Work to be completed:
Reproduce everything from the start of the entries down to the line containing "des'''8[ ges'''8] f'''4\ppp" word for word, including that line. Leave the pictures out of your answer.
======== Data extract ========
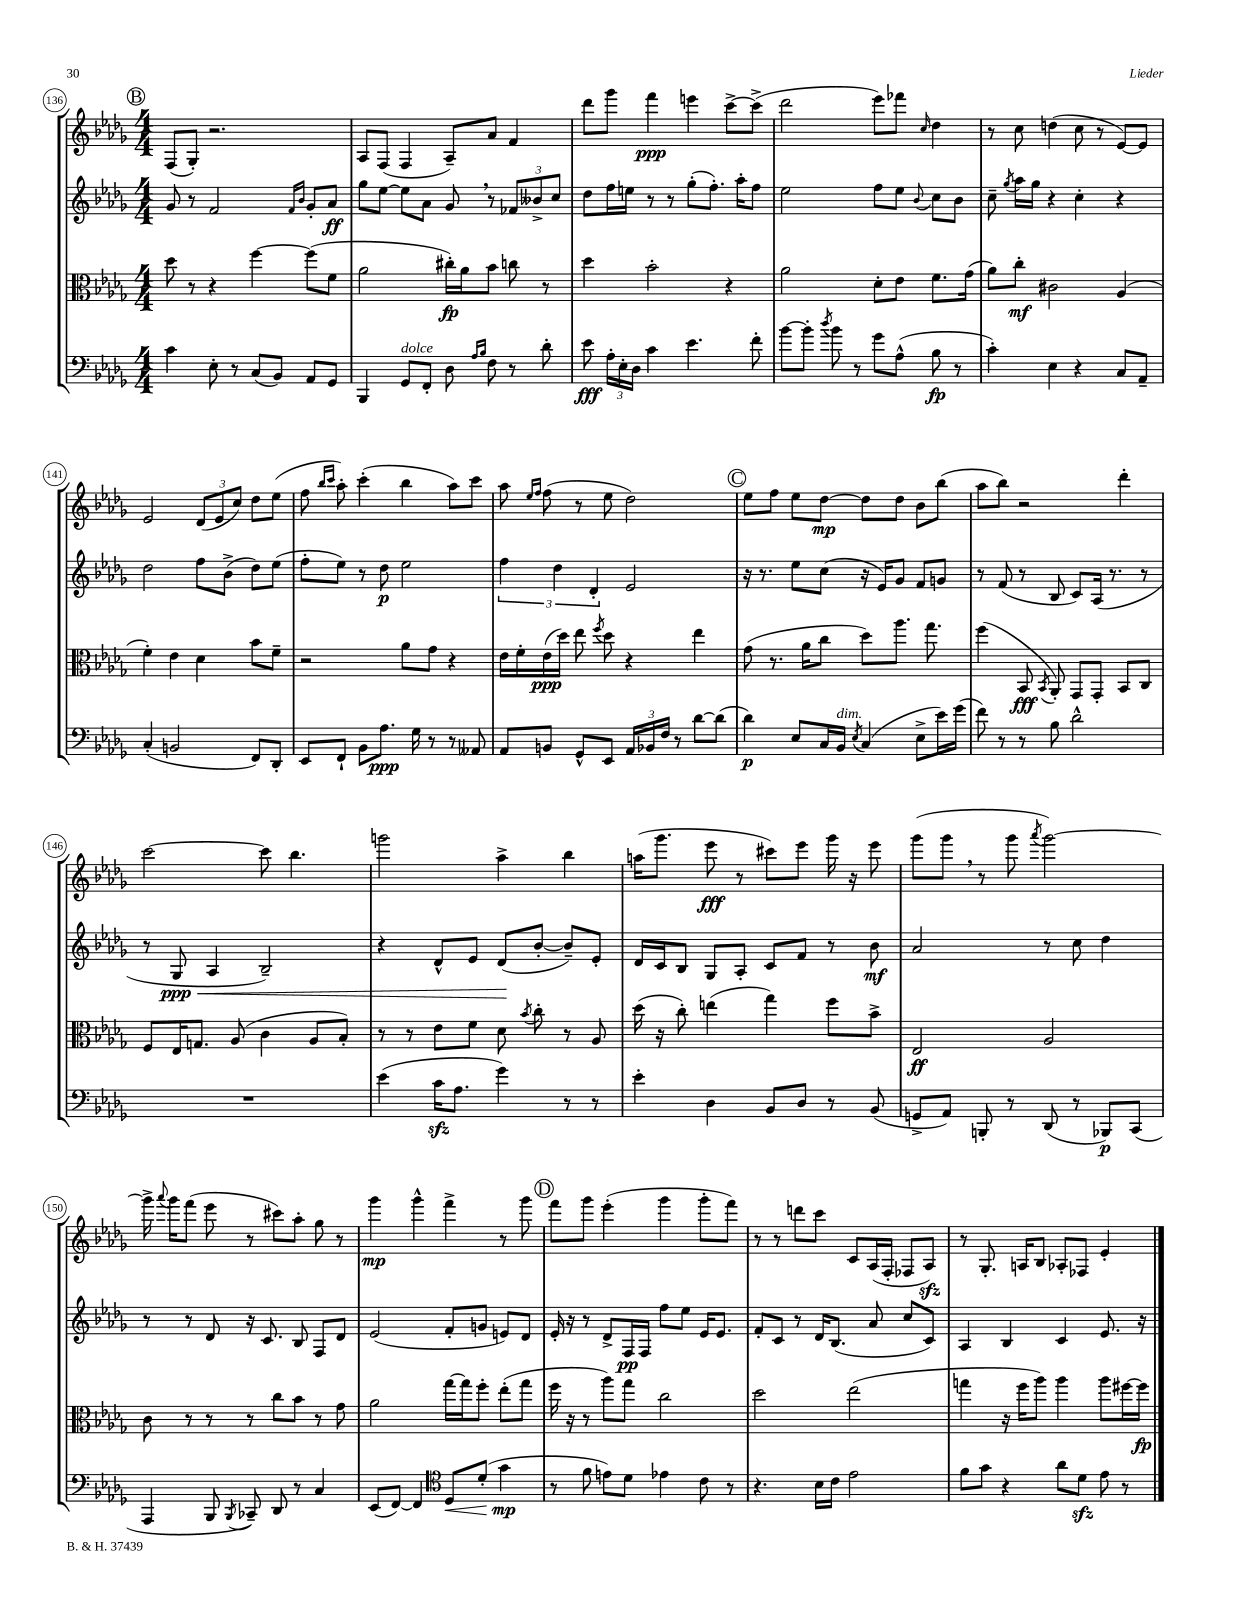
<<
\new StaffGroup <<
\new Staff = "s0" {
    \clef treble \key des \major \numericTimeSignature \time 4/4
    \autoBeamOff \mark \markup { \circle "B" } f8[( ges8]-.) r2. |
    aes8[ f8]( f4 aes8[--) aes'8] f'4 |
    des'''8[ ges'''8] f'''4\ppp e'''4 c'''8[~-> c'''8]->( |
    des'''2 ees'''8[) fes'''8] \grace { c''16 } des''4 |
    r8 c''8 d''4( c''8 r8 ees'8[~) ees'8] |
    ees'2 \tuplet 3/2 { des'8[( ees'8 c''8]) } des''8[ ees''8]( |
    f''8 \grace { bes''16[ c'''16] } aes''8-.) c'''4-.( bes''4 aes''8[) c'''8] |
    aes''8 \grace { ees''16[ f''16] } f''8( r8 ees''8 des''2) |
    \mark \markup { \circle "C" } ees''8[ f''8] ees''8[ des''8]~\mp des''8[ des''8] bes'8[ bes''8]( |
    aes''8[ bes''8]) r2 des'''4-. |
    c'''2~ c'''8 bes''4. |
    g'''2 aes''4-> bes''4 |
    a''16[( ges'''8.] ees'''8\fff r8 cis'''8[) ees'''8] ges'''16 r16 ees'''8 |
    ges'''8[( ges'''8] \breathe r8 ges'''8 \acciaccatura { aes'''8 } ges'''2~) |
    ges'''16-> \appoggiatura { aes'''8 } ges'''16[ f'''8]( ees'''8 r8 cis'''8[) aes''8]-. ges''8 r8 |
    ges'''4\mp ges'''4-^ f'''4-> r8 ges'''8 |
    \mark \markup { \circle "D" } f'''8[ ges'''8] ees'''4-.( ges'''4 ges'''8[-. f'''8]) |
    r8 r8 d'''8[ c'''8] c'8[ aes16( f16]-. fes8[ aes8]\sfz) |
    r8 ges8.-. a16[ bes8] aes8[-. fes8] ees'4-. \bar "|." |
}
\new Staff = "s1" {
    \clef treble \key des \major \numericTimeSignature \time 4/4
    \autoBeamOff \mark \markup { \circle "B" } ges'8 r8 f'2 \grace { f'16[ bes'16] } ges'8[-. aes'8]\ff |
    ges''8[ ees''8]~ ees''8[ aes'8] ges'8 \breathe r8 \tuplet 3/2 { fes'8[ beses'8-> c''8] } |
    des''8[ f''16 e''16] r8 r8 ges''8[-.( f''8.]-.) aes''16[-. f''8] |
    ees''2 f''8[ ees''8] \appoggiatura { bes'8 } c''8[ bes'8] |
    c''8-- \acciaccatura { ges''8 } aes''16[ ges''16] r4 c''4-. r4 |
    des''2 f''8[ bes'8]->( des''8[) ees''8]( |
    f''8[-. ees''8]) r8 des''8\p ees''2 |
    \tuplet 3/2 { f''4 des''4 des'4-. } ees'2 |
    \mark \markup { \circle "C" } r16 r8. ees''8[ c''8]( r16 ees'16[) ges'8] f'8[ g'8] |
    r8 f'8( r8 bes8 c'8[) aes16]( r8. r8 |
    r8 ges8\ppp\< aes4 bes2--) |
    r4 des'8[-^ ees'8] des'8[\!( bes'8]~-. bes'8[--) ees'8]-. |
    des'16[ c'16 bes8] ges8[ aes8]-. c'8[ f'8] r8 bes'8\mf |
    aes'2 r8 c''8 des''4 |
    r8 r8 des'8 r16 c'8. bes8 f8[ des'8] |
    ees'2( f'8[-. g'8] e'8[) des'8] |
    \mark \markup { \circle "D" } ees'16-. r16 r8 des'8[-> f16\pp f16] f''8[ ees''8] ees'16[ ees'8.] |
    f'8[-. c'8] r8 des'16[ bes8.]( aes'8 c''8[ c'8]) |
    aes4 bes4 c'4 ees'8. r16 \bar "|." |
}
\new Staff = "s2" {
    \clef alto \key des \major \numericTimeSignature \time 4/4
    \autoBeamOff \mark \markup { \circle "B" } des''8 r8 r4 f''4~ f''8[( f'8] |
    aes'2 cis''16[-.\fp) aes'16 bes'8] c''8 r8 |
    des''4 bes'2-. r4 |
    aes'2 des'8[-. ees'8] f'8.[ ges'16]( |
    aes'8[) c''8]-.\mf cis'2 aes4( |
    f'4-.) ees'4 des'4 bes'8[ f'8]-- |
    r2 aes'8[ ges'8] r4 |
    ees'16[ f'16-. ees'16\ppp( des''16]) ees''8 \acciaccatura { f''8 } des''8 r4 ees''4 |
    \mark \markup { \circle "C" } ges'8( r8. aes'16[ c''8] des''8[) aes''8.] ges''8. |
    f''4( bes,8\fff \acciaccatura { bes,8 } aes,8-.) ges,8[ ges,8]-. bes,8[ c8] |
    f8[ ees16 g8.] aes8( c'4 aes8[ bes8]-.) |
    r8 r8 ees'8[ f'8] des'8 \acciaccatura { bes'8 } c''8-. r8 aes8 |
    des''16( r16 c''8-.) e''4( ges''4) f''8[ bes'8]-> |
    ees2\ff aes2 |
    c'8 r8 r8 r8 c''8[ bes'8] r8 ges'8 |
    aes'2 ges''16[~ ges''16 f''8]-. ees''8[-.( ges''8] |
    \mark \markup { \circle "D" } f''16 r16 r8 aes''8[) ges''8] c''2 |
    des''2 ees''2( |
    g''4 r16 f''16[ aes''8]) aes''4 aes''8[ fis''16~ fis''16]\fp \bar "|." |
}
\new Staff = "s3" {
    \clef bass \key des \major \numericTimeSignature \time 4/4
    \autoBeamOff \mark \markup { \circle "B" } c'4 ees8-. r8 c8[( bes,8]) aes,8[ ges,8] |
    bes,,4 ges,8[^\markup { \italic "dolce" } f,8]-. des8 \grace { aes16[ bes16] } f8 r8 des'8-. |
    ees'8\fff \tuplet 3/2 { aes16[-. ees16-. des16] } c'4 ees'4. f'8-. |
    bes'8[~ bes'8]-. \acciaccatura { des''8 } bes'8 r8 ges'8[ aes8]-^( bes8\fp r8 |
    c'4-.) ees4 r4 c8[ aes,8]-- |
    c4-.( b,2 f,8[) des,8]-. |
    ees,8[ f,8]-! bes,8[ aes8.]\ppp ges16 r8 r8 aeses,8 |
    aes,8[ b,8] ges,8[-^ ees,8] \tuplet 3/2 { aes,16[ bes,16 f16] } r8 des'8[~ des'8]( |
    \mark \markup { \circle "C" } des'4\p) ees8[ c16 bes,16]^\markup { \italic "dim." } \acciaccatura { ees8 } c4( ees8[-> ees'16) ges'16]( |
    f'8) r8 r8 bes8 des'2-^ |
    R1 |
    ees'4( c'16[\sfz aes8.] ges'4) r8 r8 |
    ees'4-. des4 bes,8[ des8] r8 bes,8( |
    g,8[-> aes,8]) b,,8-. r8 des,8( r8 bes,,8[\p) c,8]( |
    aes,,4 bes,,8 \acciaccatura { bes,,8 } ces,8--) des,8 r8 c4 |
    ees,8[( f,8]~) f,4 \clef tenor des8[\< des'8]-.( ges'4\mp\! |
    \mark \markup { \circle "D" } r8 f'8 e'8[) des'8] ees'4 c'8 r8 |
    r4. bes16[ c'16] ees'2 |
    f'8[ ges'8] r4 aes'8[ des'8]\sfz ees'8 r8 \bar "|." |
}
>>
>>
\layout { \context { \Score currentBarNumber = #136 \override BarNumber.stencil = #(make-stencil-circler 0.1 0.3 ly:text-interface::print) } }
========
Exercise response:
<<
\new StaffGroup <<
\new Staff = "s0" {
    \clef treble \key des \major \numericTimeSignature \time 4/4
    \autoBeamOff \mark \markup { \circle "B" } f8[( ges8]-.) r2. |
    aes8[ f8]( f4 aes8[--) aes'8] f'4 |
    des'''8[ ges'''8] f'''4\ppp e'''4 c'''8[~-> c'''8]->( |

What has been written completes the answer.